*Task objective*: Could you repeat exactly the lines below, from the line containing "building: [320,217,358,267] -> none" through the last one, both included, while leaving out any pictures?

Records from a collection
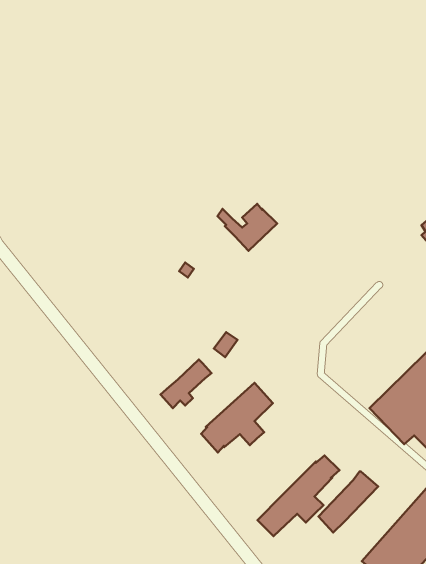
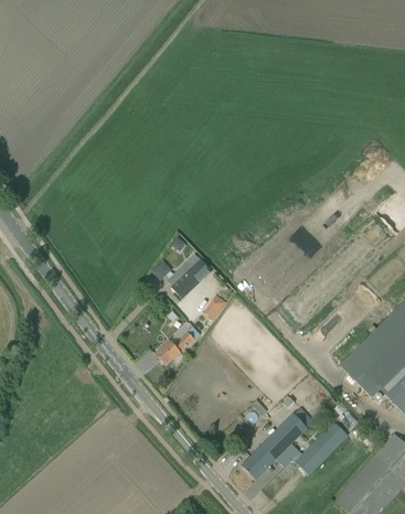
building: [217,204,277,251] -> [159,253,212,295]
building: [201,383,273,453] -> none

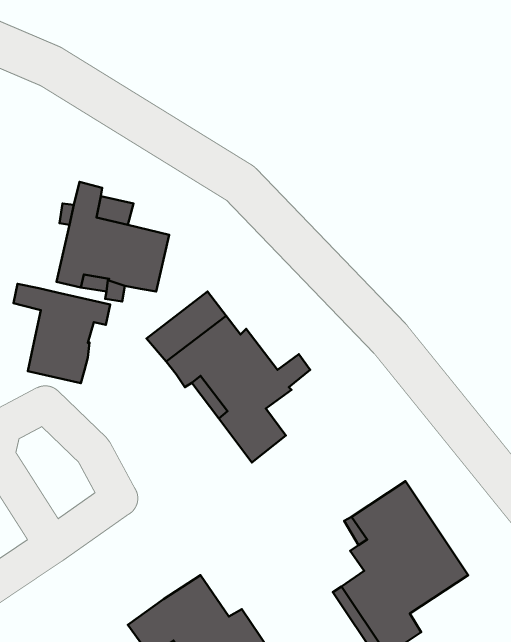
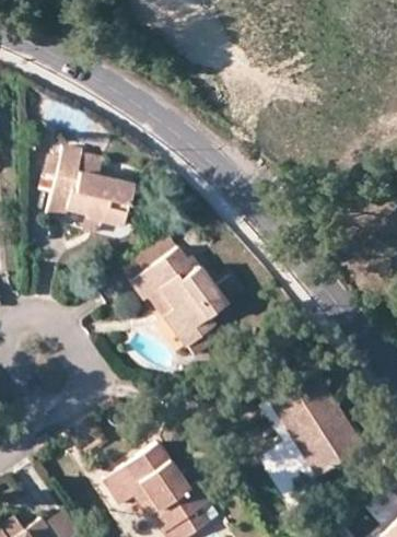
building: [14,284,110,383] -> none

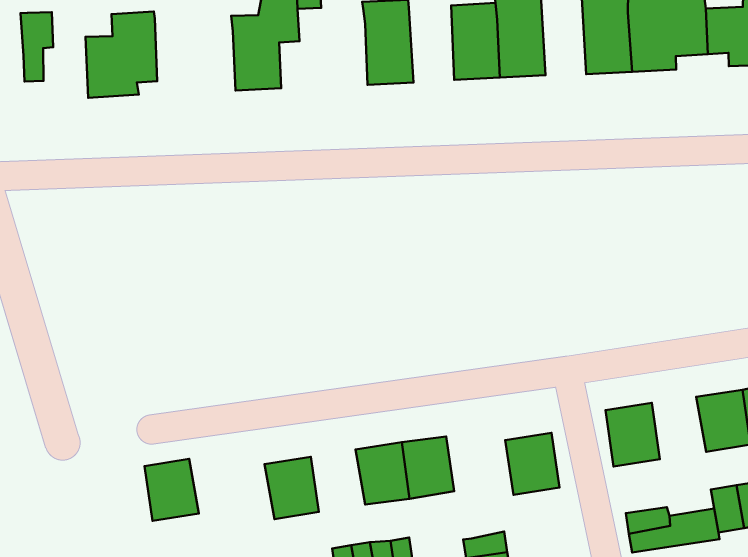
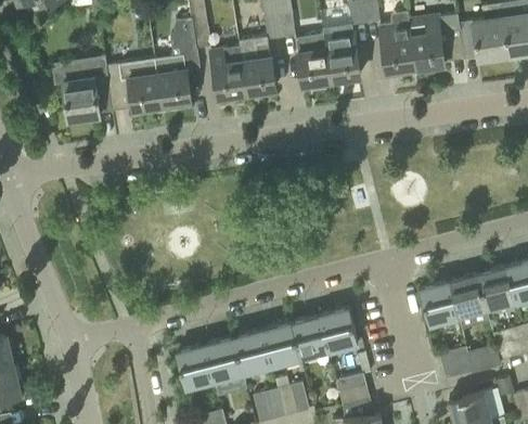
building: none -> [210,47,246,99]
building: [21,12,53,81] -> none
building: none -> [105,60,162,112]
building: none -> [449,275,487,318]
building: [505,433,560,495] -> [319,309,357,351]
building: none -> [233,331,271,373]
building: [144,459,199,521] -> [176,346,214,388]

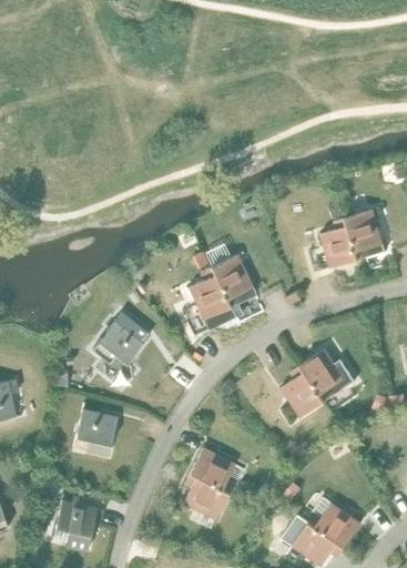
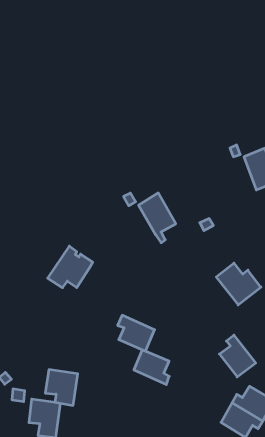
building: [320,217,358,267] -> none
building: [187,267,235,328] -> none
building: [281,364,325,416] -> [219,335,256,377]
building: [74,408,116,455] -> [45,370,78,405]
building: [183,471,228,518] -> [118,315,155,351]

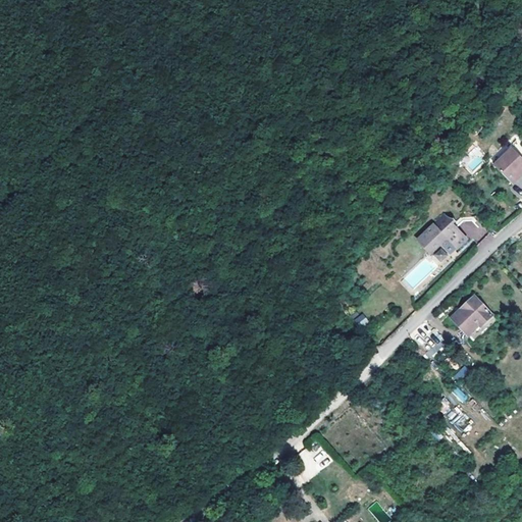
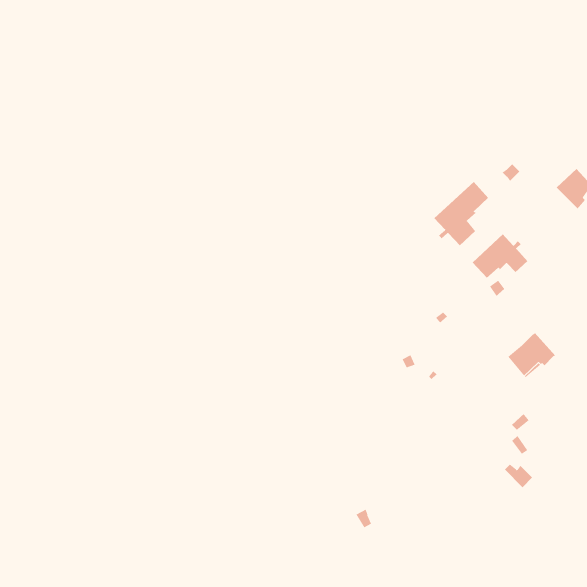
building: none -> [434,181,489,246]

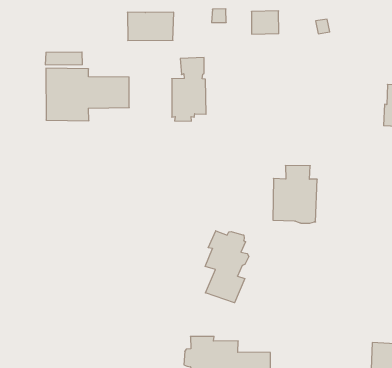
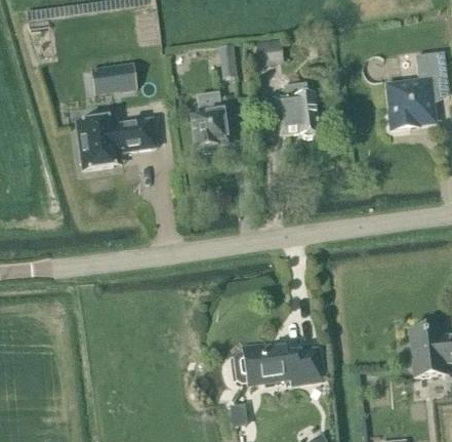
building: [127,12,174,40] -> [91,63,136,94]
building: [273,166,317,223] -> [274,83,318,137]
building: [205,231,249,303] -> none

*Task response*:
building: [320,217,358,267] -> none
building: [187,267,235,328] -> none
building: [281,364,325,416] -> [219,335,256,377]
building: [74,408,116,455] -> [45,370,78,405]
building: [183,471,228,518] -> [118,315,155,351]

building: none -> [434,181,489,246]

building: [127,12,174,40] -> [91,63,136,94]
building: [273,166,317,223] -> [274,83,318,137]
building: [205,231,249,303] -> none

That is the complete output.